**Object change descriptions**
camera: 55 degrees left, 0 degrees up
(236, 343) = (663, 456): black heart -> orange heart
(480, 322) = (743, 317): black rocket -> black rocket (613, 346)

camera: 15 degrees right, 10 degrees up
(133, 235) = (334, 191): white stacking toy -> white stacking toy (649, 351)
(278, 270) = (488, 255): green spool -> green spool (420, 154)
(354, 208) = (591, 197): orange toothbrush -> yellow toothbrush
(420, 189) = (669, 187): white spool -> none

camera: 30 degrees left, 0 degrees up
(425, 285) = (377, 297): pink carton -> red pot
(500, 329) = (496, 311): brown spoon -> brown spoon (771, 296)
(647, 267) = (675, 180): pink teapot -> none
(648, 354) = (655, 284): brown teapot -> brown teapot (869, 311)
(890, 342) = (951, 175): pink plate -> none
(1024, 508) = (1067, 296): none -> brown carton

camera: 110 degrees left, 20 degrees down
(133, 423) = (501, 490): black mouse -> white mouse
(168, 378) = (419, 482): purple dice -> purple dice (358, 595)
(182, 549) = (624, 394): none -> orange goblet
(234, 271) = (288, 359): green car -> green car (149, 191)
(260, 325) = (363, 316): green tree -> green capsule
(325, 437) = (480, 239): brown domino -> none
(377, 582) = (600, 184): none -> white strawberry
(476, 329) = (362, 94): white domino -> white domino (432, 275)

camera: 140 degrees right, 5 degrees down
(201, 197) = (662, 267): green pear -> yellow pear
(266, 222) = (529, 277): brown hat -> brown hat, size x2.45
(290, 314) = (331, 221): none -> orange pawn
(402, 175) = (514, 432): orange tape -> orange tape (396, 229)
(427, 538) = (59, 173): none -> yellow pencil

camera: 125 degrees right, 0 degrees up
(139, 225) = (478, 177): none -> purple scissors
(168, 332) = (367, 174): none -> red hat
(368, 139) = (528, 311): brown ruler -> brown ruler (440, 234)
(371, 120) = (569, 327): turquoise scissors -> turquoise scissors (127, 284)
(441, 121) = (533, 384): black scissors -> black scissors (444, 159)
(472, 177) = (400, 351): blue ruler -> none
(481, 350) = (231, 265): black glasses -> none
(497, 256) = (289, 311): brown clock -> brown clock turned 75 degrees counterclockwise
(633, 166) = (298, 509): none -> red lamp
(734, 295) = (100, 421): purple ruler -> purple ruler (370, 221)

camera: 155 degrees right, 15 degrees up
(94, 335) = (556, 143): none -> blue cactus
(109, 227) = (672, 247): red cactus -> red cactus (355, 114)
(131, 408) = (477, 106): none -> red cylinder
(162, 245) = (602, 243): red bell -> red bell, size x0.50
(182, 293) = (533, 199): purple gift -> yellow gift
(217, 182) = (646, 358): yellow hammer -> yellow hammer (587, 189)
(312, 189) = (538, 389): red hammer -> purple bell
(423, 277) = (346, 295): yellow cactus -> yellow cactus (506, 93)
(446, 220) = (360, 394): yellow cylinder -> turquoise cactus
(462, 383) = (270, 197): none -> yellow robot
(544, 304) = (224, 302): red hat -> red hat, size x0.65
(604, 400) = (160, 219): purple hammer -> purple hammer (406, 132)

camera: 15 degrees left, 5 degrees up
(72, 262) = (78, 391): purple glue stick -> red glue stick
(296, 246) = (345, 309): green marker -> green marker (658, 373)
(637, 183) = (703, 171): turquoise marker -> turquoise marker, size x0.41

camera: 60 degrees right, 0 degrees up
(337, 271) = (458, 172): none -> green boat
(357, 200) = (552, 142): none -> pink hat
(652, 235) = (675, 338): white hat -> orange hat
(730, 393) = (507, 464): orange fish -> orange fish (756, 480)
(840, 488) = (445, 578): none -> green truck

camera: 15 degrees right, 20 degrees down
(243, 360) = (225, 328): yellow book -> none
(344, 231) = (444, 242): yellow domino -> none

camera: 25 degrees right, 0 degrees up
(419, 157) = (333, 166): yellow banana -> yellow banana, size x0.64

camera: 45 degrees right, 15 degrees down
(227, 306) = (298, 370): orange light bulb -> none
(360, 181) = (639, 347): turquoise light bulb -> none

**WORK ITEM**
Only one stretch of the records above is wanted: the lines between the one holding "camera: 110 degrees left, 20 degrees down" and the one holding "(109, 227) = (672, 247): red", inclusive, reproduced exactly.

**ANSWER FOR THE TASK**
camera: 110 degrees left, 20 degrees down
(133, 423) = (501, 490): black mouse -> white mouse
(168, 378) = (419, 482): purple dice -> purple dice (358, 595)
(182, 549) = (624, 394): none -> orange goblet
(234, 271) = (288, 359): green car -> green car (149, 191)
(260, 325) = (363, 316): green tree -> green capsule
(325, 437) = (480, 239): brown domino -> none
(377, 582) = (600, 184): none -> white strawberry
(476, 329) = (362, 94): white domino -> white domino (432, 275)

camera: 140 degrees right, 5 degrees down
(201, 197) = (662, 267): green pear -> yellow pear
(266, 222) = (529, 277): brown hat -> brown hat, size x2.45
(290, 314) = (331, 221): none -> orange pawn
(402, 175) = (514, 432): orange tape -> orange tape (396, 229)
(427, 538) = (59, 173): none -> yellow pencil

camera: 125 degrees right, 0 degrees up
(139, 225) = (478, 177): none -> purple scissors
(168, 332) = (367, 174): none -> red hat
(368, 139) = (528, 311): brown ruler -> brown ruler (440, 234)
(371, 120) = (569, 327): turquoise scissors -> turquoise scissors (127, 284)
(441, 121) = (533, 384): black scissors -> black scissors (444, 159)
(472, 177) = (400, 351): blue ruler -> none
(481, 350) = (231, 265): black glasses -> none
(497, 256) = (289, 311): brown clock -> brown clock turned 75 degrees counterclockwise
(633, 166) = (298, 509): none -> red lamp
(734, 295) = (100, 421): purple ruler -> purple ruler (370, 221)

camera: 155 degrees right, 15 degrees up
(94, 335) = (556, 143): none -> blue cactus
(109, 227) = (672, 247): red cactus -> red cactus (355, 114)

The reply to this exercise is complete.